INFORMATION SHOWN
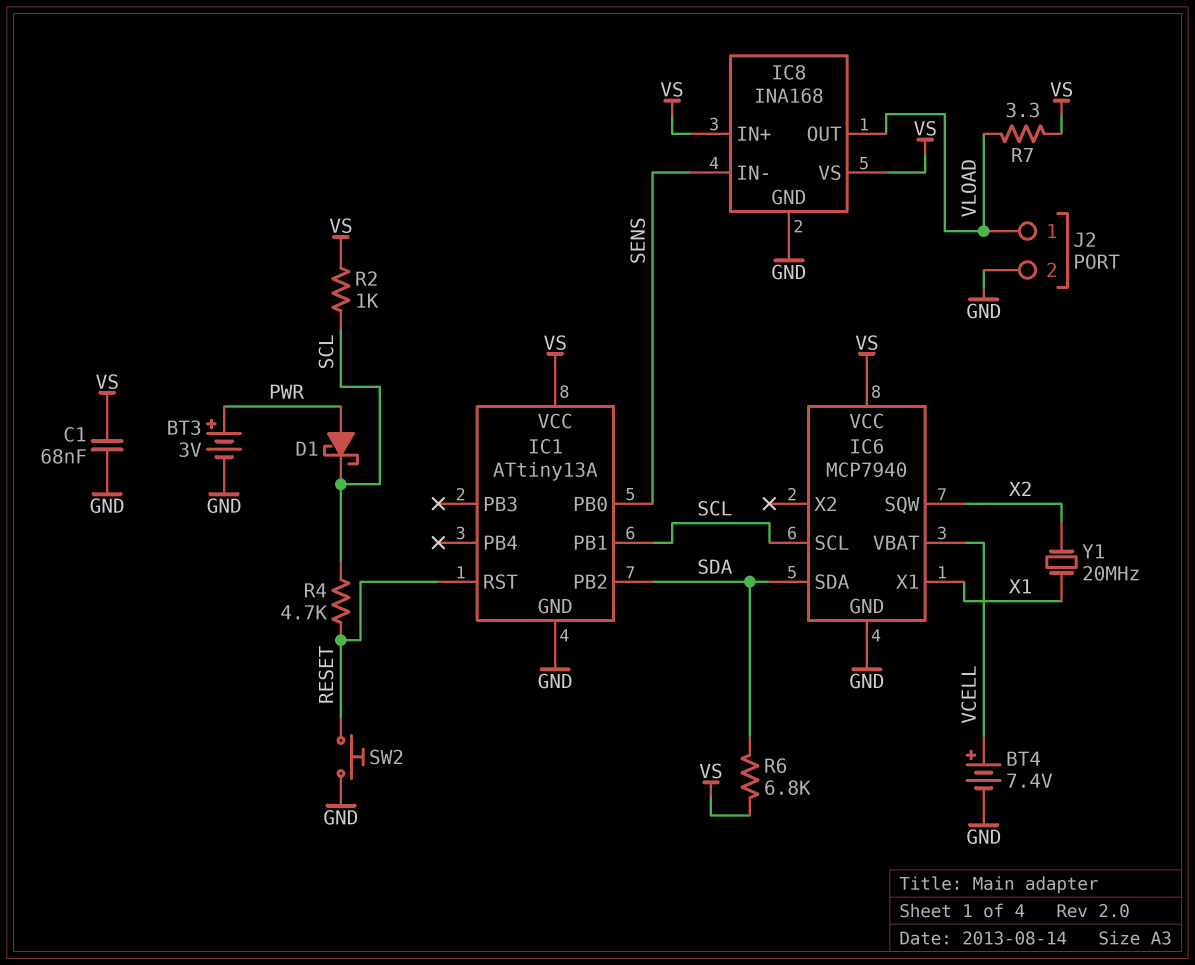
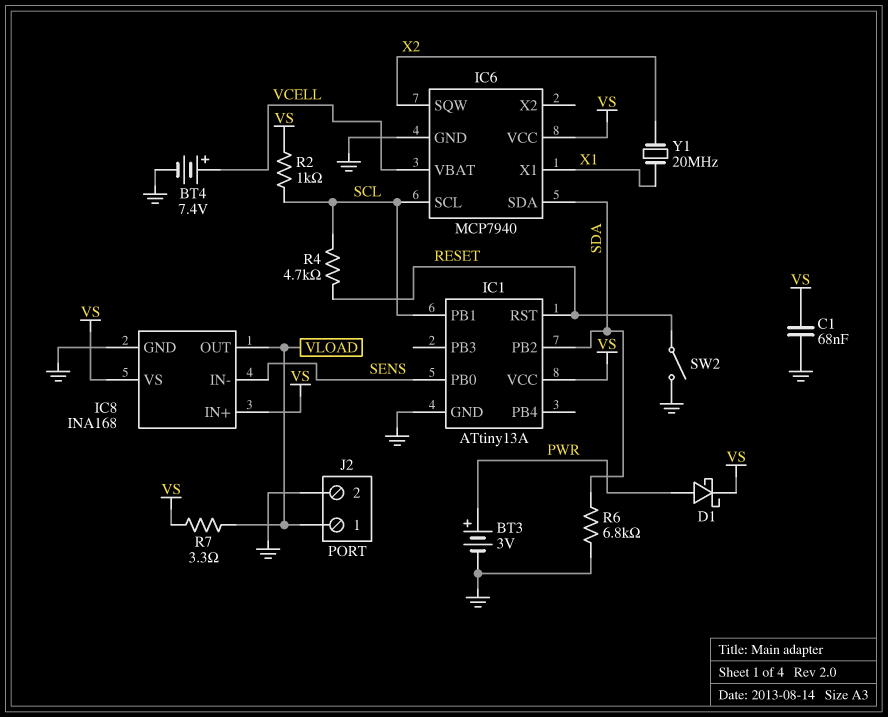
D1: schottky (A PWR, K SCL) -> schottky (A PWR, K VS)
R6: 6.8k (SDA, VS) -> 6.8k (GND, SDA)
SW2: button (GND, RESET) -> switch (GND, RESET)

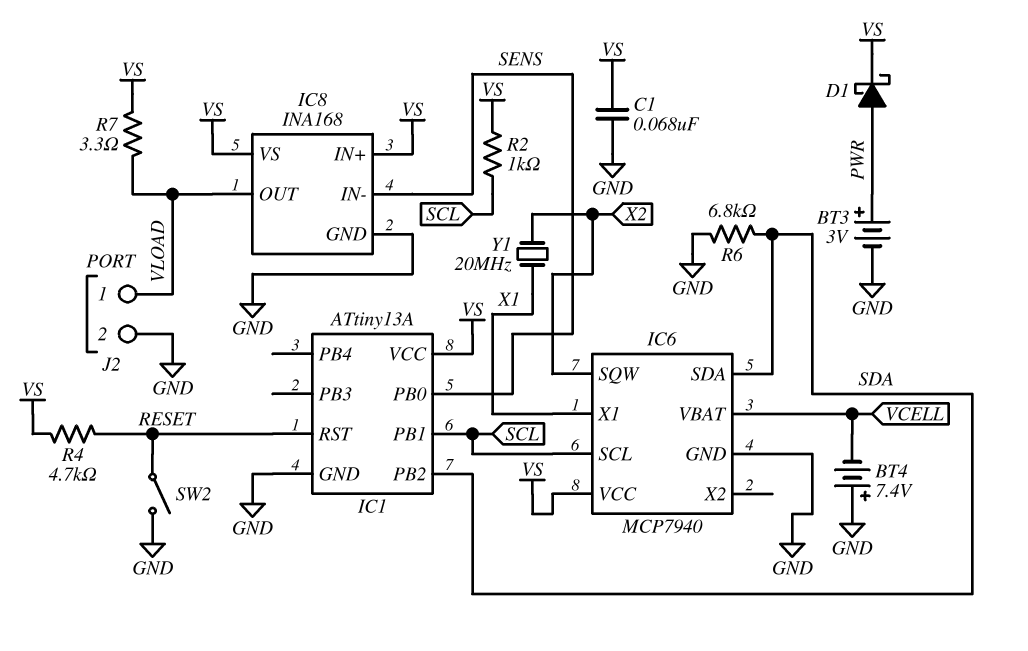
BT4: 7.4V (plus VCELL, minus GND) -> 7.4V (plus GND, minus VCELL)
R4: 4.7k (RESET, SCL) -> 4.7k (RESET, VS)

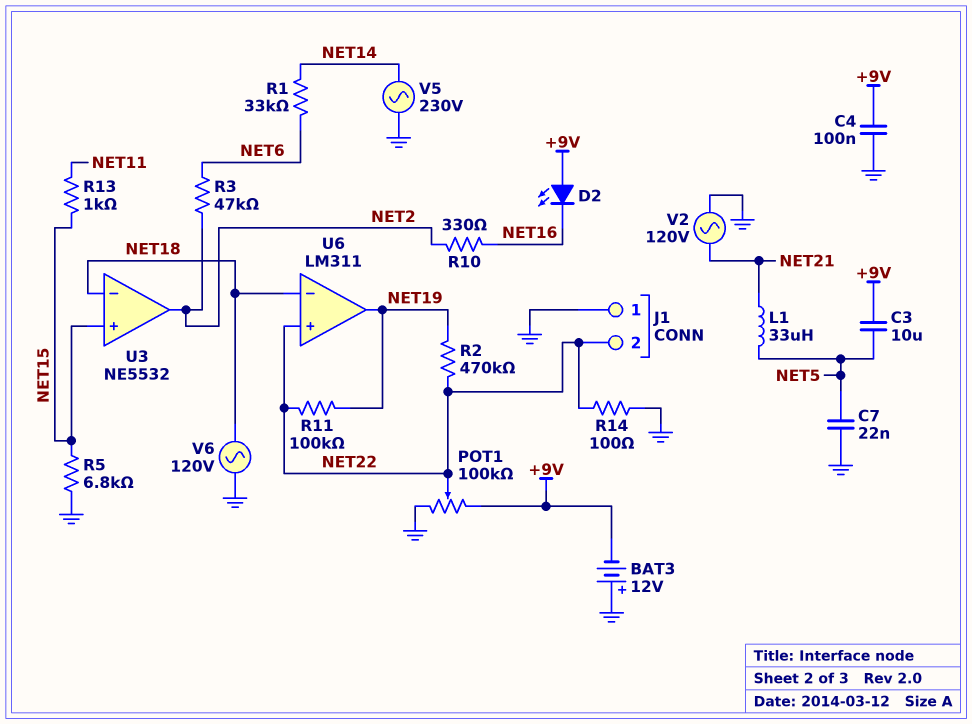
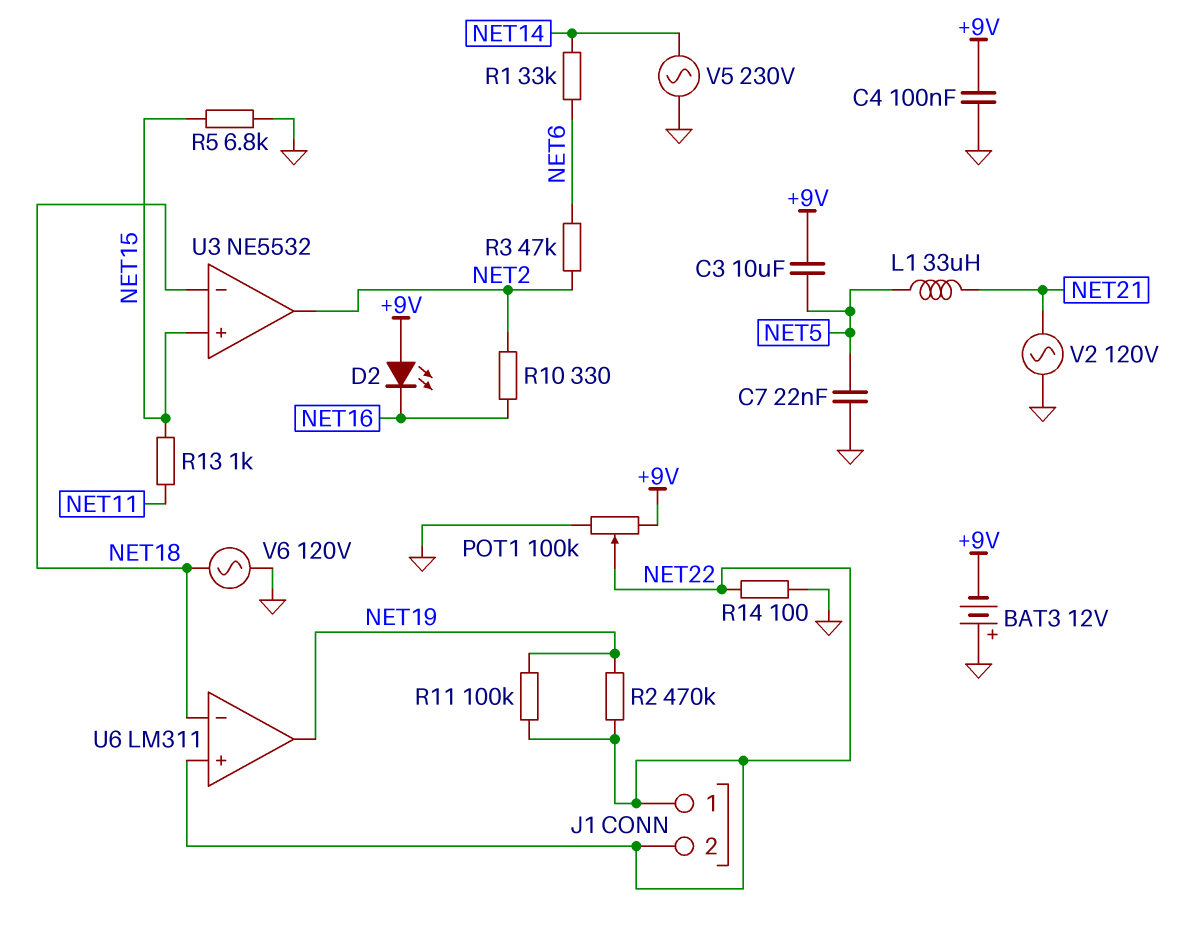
J1 pin 1: GND -> NET22

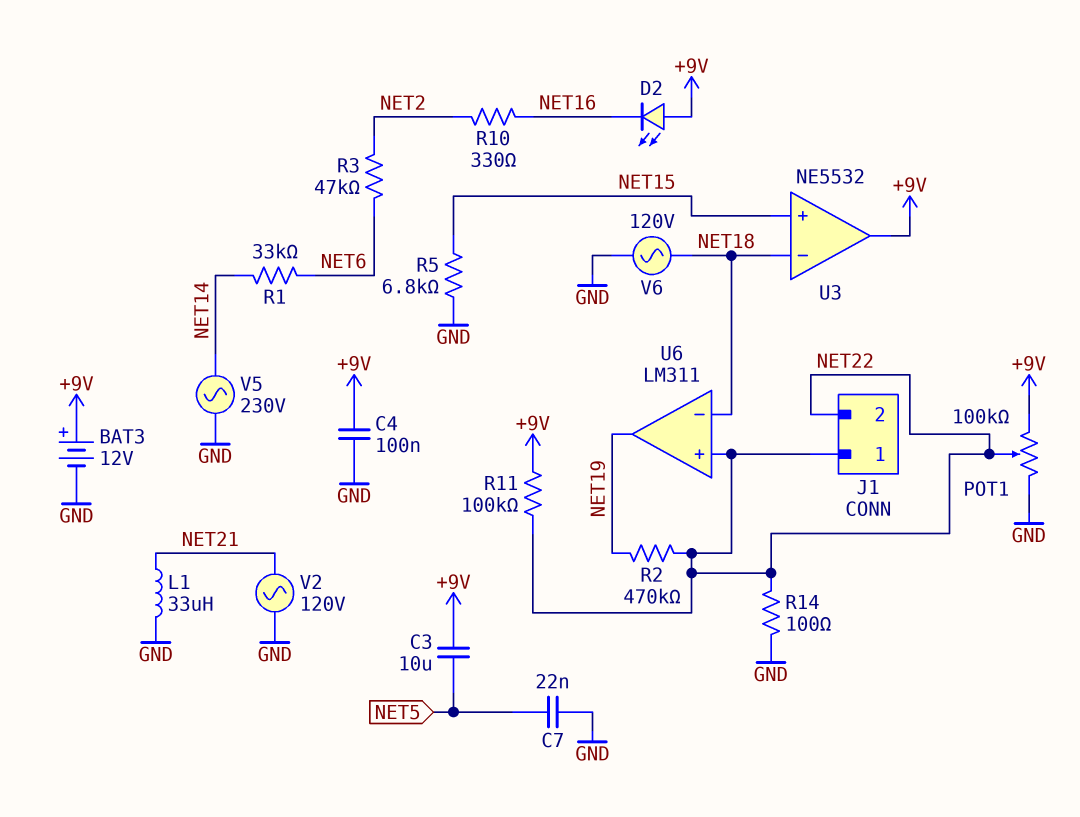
BAT3: 12V (plus GND, minus +9V) -> 12V (plus +9V, minus GND)
L1: 33uH (NET5, NET21) -> 33uH (GND, NET21)
R11: 100k (NET19, NET22) -> 100k (+9V, NET22)
R13: 1k (NET11, NET15) -> none
U3 pin out: NET2 -> +9V

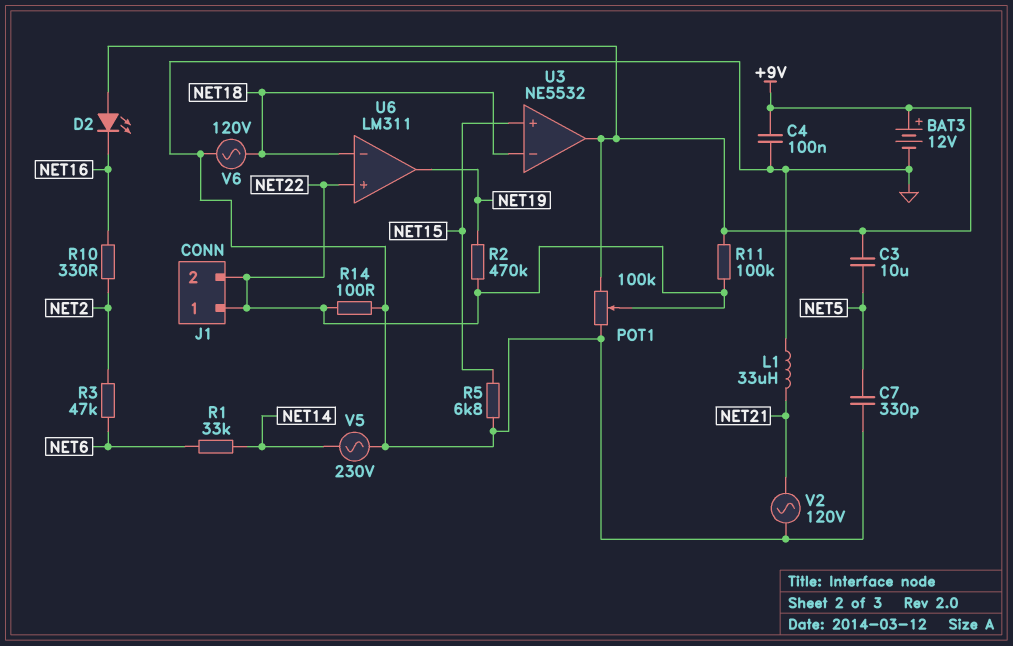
C7: 22nF (GND, NET5) -> 330pF (GND, NET5)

WORK REQUIRED
What is needed is the full material, retyped unchanged, with no pictures in it.

SOLUTION FOR THIS PROBLEM
D1: schottky (A PWR, K SCL) -> schottky (A PWR, K VS)
R6: 6.8k (SDA, VS) -> 6.8k (GND, SDA)
SW2: button (GND, RESET) -> switch (GND, RESET)

BT4: 7.4V (plus VCELL, minus GND) -> 7.4V (plus GND, minus VCELL)
R4: 4.7k (RESET, SCL) -> 4.7k (RESET, VS)

J1 pin 1: GND -> NET22

BAT3: 12V (plus GND, minus +9V) -> 12V (plus +9V, minus GND)
L1: 33uH (NET5, NET21) -> 33uH (GND, NET21)
R11: 100k (NET19, NET22) -> 100k (+9V, NET22)
R13: 1k (NET11, NET15) -> none
U3 pin out: NET2 -> +9V

C7: 22nF (GND, NET5) -> 330pF (GND, NET5)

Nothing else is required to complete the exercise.